▸ **EXERCISE BRIEF**: Please return only the lines from the one holding "D1: schottky (A" through the one holding "R103: 18k (EN1, VA) -> 1k (EN1, VA)", exactly as they appear in the records below, both ends included.

....

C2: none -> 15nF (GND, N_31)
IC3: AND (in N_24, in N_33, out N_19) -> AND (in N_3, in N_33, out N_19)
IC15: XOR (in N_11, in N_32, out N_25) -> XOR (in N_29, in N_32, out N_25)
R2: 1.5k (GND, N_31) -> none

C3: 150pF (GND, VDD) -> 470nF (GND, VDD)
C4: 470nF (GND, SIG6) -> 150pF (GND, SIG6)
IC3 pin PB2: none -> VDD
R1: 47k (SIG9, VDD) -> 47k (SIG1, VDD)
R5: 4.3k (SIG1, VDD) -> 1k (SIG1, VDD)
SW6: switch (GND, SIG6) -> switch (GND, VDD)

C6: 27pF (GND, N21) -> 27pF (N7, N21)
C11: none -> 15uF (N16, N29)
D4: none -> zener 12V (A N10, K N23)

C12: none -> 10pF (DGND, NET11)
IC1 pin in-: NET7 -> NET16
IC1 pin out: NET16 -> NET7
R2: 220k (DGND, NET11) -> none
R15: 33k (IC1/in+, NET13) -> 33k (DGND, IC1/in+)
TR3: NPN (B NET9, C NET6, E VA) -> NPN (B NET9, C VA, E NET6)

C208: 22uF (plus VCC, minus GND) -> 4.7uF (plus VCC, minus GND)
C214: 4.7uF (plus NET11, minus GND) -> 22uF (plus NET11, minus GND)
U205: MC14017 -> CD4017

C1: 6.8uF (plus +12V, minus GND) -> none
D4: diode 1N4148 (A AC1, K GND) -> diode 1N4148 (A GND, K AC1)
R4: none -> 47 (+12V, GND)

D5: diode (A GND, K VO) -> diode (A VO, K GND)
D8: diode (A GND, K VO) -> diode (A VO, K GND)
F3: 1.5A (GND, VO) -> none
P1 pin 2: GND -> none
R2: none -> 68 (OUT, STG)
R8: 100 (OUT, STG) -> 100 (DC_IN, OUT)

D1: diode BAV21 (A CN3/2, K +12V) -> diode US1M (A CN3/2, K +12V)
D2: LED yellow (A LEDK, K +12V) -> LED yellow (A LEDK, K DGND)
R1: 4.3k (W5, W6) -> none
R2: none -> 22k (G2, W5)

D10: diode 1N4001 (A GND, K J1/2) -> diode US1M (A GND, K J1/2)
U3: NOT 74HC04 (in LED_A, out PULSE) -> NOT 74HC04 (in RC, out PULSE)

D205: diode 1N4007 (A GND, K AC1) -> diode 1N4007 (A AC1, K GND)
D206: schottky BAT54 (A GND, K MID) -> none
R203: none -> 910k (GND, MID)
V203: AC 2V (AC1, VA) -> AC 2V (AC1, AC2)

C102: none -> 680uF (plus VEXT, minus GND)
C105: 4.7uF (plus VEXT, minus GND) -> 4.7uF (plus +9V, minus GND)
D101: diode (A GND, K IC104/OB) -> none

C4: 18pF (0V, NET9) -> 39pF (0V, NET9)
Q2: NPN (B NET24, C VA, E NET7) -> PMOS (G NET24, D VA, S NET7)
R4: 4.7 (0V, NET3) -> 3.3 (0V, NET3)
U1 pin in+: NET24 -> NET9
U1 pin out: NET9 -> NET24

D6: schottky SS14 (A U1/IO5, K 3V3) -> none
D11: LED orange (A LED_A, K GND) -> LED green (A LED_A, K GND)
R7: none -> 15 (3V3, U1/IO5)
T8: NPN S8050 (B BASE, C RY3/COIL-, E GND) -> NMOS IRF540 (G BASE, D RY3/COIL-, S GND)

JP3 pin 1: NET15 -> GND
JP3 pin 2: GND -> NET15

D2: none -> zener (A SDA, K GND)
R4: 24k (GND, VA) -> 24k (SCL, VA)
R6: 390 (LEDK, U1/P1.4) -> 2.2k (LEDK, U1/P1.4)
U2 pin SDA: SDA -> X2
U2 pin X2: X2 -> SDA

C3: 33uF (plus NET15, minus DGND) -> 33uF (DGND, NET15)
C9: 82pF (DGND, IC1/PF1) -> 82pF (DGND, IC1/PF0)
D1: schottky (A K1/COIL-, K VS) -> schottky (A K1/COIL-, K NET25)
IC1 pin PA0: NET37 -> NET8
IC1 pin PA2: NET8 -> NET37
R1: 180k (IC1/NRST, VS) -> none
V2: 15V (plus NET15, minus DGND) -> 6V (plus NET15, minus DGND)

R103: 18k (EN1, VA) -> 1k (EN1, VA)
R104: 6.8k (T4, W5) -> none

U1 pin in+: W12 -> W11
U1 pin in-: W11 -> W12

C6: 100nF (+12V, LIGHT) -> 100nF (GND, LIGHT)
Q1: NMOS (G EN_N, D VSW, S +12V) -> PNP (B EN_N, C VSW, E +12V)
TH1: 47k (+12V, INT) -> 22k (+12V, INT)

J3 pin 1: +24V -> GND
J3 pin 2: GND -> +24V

....

▸ **FINISHED TASK**:
D1: schottky (A K1/COIL-, K VS) -> schottky (A K1/COIL-, K NET25)
IC1 pin PA0: NET37 -> NET8
IC1 pin PA2: NET8 -> NET37
R1: 180k (IC1/NRST, VS) -> none
V2: 15V (plus NET15, minus DGND) -> 6V (plus NET15, minus DGND)

R103: 18k (EN1, VA) -> 1k (EN1, VA)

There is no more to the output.